_INSTRUCTIONS FOR THE TASK:_
Copy all of the data below verbatim, leaving the pictures out of your answer.

_ENTRIES PROVIDED:_
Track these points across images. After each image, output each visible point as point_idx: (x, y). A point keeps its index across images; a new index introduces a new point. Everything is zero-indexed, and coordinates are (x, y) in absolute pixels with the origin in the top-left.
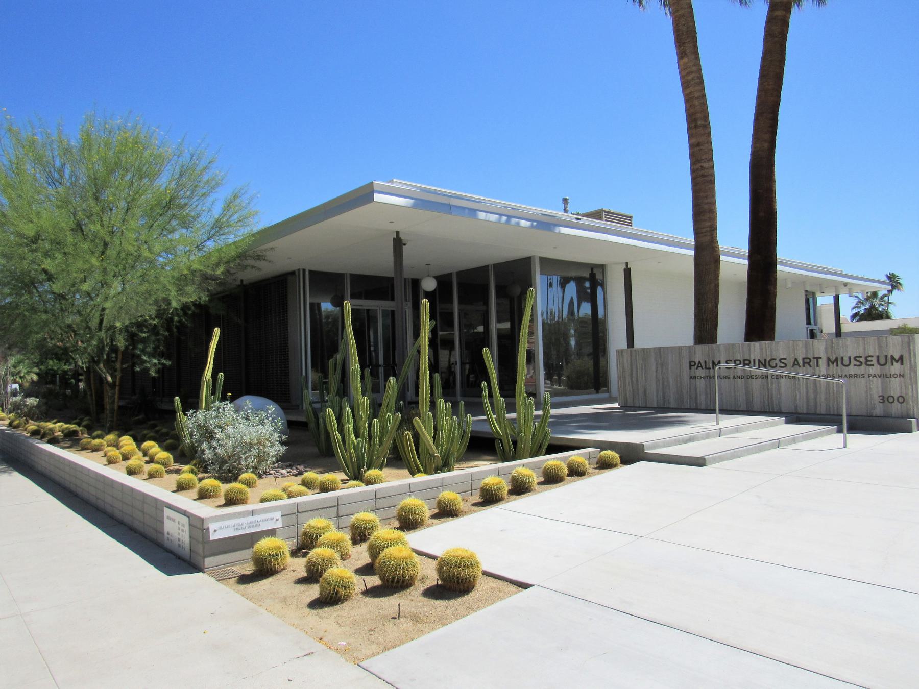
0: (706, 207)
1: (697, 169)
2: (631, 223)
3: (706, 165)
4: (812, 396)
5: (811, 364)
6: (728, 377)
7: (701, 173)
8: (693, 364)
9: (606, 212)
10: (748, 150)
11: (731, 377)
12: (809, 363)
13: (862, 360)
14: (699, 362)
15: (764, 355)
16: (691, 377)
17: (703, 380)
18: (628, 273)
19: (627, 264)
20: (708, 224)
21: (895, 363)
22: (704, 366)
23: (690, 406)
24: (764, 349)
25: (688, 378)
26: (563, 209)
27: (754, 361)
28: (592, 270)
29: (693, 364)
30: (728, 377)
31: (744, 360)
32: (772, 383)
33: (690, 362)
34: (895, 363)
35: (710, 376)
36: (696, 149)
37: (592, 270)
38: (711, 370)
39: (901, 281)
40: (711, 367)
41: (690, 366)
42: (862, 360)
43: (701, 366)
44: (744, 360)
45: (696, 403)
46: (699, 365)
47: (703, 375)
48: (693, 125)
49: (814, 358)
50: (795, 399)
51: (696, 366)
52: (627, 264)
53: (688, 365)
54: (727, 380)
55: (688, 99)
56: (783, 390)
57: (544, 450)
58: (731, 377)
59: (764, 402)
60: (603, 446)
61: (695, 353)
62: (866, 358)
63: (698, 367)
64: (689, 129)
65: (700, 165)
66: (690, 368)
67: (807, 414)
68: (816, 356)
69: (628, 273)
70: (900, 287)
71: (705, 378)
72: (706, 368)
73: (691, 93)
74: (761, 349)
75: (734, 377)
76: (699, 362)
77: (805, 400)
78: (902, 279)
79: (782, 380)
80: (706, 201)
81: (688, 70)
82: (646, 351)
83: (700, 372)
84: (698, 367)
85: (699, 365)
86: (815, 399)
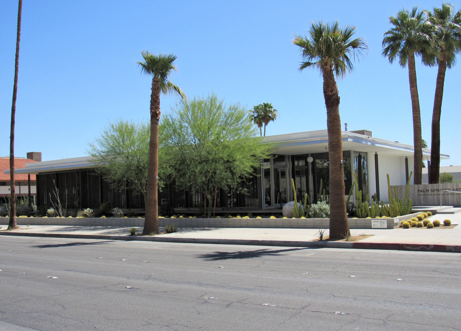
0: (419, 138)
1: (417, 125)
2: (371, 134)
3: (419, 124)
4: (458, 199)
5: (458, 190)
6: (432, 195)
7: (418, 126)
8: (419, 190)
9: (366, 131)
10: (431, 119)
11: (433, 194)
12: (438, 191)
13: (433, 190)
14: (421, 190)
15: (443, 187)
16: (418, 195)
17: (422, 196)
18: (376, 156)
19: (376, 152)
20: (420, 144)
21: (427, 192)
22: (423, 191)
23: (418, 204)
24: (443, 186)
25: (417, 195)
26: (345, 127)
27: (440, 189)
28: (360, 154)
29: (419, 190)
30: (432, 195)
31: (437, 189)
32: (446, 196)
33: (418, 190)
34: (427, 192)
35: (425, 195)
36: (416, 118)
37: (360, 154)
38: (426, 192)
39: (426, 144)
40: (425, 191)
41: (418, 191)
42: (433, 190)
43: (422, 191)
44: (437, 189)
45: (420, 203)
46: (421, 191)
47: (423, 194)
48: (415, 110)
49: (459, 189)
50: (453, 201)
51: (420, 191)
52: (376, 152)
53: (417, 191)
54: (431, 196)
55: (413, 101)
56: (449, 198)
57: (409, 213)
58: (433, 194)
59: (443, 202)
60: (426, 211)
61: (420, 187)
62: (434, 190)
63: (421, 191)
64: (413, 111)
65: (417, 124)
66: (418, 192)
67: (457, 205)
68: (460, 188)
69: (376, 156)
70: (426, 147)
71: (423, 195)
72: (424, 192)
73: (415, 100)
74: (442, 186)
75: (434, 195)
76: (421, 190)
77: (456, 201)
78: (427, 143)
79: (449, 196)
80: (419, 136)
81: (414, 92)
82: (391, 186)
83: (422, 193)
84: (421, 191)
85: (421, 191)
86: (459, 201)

_REPLY TO THE EXERCISE:_
Track these points across images. After each image, output each visible point as point_idx: (x, y). A point keeps its index across images; a new index introduces a new point. Everything is zero-indexed, and coordinates are (x, y) in absolute pixels with the origin in the top-left.
0: (706, 207)
1: (697, 169)
2: (631, 223)
3: (706, 165)
4: (812, 396)
5: (811, 364)
6: (728, 377)
7: (701, 173)
8: (693, 364)
9: (606, 212)
10: (748, 150)
11: (731, 377)
12: (809, 363)
13: (862, 360)
14: (699, 362)
15: (764, 355)
16: (691, 377)
17: (703, 380)
18: (628, 273)
19: (627, 264)
20: (708, 224)
21: (895, 363)
22: (704, 366)
23: (690, 406)
24: (764, 349)
25: (688, 378)
26: (563, 209)
27: (754, 361)
28: (592, 270)
29: (693, 364)
30: (728, 377)
31: (744, 360)
32: (772, 383)
33: (690, 362)
34: (895, 363)
35: (710, 376)
36: (696, 149)
37: (592, 270)
38: (711, 370)
39: (901, 281)
40: (711, 367)
41: (690, 366)
42: (862, 360)
43: (701, 366)
44: (744, 360)
45: (696, 403)
46: (699, 365)
47: (703, 375)
48: (693, 125)
49: (814, 358)
50: (795, 399)
51: (696, 366)
52: (627, 264)
53: (688, 365)
54: (727, 380)
55: (688, 99)
56: (783, 390)
57: (544, 450)
58: (731, 377)
59: (764, 402)
60: (603, 446)
61: (695, 353)
62: (866, 358)
63: (698, 367)
64: (689, 129)
65: (700, 165)
66: (690, 368)
67: (807, 414)
68: (816, 356)
69: (628, 273)
70: (900, 287)
71: (705, 378)
72: (706, 368)
73: (691, 93)
74: (761, 349)
75: (734, 377)
76: (699, 362)
77: (805, 400)
78: (902, 279)
79: (782, 380)
80: (706, 201)
81: (688, 70)
82: (646, 351)
83: (700, 372)
84: (698, 367)
85: (699, 365)
86: (815, 399)
0: (419, 138)
1: (417, 125)
2: (371, 134)
3: (419, 124)
4: (458, 199)
5: (458, 190)
6: (432, 195)
7: (418, 126)
8: (419, 190)
9: (366, 131)
10: (431, 119)
11: (433, 194)
12: (438, 191)
13: (433, 190)
14: (421, 190)
15: (443, 187)
16: (418, 195)
17: (422, 196)
18: (376, 156)
19: (376, 152)
20: (420, 144)
21: (427, 192)
22: (423, 191)
23: (418, 204)
24: (443, 186)
25: (417, 195)
26: (345, 127)
27: (440, 189)
28: (360, 154)
29: (419, 190)
30: (432, 195)
31: (437, 189)
32: (446, 196)
33: (418, 190)
34: (427, 192)
35: (425, 195)
36: (416, 118)
37: (360, 154)
38: (426, 192)
39: (426, 144)
40: (425, 191)
41: (418, 191)
42: (433, 190)
43: (422, 191)
44: (437, 189)
45: (420, 203)
46: (421, 191)
47: (423, 194)
48: (415, 110)
49: (459, 189)
50: (453, 201)
51: (420, 191)
52: (376, 152)
53: (417, 191)
54: (431, 196)
55: (413, 101)
56: (449, 198)
57: (409, 213)
58: (433, 194)
59: (443, 202)
60: (426, 211)
61: (420, 187)
62: (434, 190)
63: (421, 191)
64: (413, 111)
65: (417, 124)
66: (418, 192)
67: (457, 205)
68: (460, 188)
69: (376, 156)
70: (426, 147)
71: (423, 195)
72: (424, 192)
73: (415, 100)
74: (442, 186)
75: (434, 195)
76: (421, 190)
77: (456, 201)
78: (427, 143)
79: (449, 196)
80: (419, 136)
81: (414, 92)
82: (391, 186)
83: (422, 193)
84: (421, 191)
85: (421, 191)
86: (459, 201)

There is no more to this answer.